» WORK ITEM
Records follow. Pull out every line that contains "brick".

Object change listings:
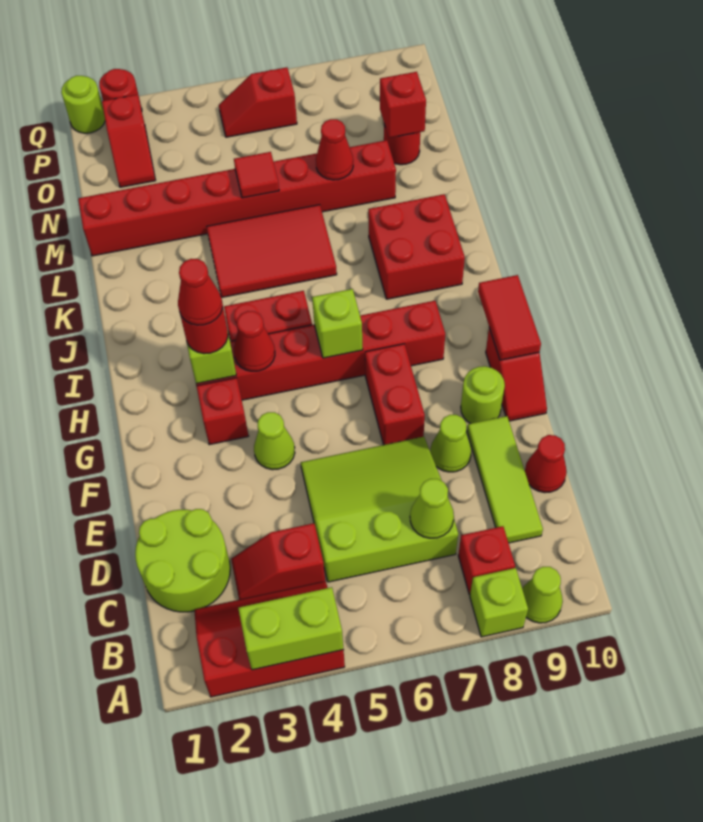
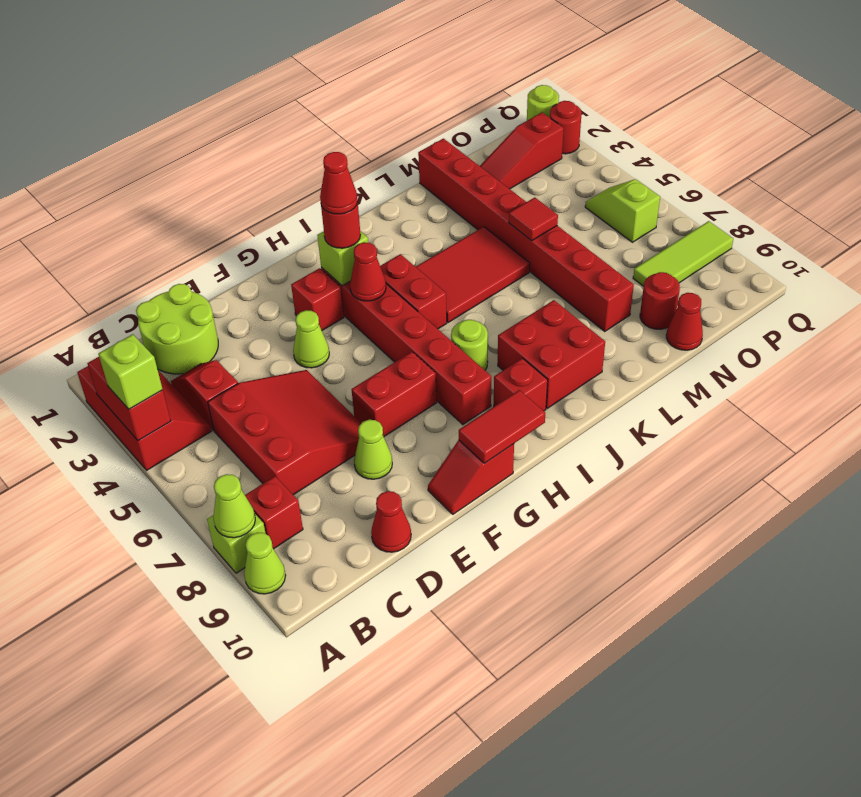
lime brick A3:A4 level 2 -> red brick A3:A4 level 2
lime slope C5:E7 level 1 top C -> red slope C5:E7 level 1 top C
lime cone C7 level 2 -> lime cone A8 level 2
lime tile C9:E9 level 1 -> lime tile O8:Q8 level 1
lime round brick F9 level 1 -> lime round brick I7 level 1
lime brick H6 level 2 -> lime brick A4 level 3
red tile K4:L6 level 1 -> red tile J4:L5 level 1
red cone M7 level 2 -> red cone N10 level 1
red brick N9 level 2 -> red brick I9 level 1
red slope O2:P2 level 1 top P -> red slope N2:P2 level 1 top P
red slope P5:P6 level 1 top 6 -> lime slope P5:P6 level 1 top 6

» ANSWER SPACE
lime brick A3:A4 level 2 -> red brick A3:A4 level 2
lime round brick F9 level 1 -> lime round brick I7 level 1
lime brick H6 level 2 -> lime brick A4 level 3
red brick N9 level 2 -> red brick I9 level 1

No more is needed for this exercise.